Work instruction: Nothing below is to be printed except the lines between the line holding "red boat: 4 -> 5" and the line holding "green tree: 0 -> 3", inclusive, each exactly as it appears.

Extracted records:
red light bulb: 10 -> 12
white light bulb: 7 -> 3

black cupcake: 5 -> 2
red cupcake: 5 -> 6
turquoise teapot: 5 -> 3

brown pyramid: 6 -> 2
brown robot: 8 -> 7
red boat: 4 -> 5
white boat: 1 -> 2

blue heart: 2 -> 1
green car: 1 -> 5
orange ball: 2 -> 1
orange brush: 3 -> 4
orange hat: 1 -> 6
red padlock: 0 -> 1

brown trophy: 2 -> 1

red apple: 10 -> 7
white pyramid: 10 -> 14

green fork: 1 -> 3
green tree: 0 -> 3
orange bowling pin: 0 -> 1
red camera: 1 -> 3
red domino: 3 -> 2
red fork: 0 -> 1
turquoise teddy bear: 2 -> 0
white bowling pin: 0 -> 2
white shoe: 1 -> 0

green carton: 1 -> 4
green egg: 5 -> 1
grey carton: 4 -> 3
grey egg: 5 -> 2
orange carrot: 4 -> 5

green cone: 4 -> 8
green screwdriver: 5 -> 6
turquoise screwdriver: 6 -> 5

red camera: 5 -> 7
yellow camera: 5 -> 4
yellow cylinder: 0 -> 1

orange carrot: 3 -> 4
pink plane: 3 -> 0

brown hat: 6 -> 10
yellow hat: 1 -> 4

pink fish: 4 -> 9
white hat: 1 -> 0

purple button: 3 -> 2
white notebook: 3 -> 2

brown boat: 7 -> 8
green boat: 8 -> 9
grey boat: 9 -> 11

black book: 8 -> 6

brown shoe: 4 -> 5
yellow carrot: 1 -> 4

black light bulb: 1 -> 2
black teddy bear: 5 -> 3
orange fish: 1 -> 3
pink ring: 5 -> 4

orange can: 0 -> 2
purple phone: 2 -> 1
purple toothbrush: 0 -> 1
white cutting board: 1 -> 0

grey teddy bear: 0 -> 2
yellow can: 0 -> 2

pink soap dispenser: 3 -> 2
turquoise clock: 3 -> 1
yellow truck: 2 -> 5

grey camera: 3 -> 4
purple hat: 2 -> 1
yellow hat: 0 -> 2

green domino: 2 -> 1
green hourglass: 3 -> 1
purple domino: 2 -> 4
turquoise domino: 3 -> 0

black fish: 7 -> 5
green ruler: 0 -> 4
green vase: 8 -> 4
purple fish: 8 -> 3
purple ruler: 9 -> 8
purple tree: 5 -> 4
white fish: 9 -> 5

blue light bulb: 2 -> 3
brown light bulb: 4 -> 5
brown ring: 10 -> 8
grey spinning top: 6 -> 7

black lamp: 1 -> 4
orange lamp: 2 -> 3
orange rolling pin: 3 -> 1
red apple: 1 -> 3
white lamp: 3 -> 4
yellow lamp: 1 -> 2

Answer space:
red boat: 4 -> 5
white boat: 1 -> 2

blue heart: 2 -> 1
green car: 1 -> 5
orange ball: 2 -> 1
orange brush: 3 -> 4
orange hat: 1 -> 6
red padlock: 0 -> 1

brown trophy: 2 -> 1

red apple: 10 -> 7
white pyramid: 10 -> 14

green fork: 1 -> 3
green tree: 0 -> 3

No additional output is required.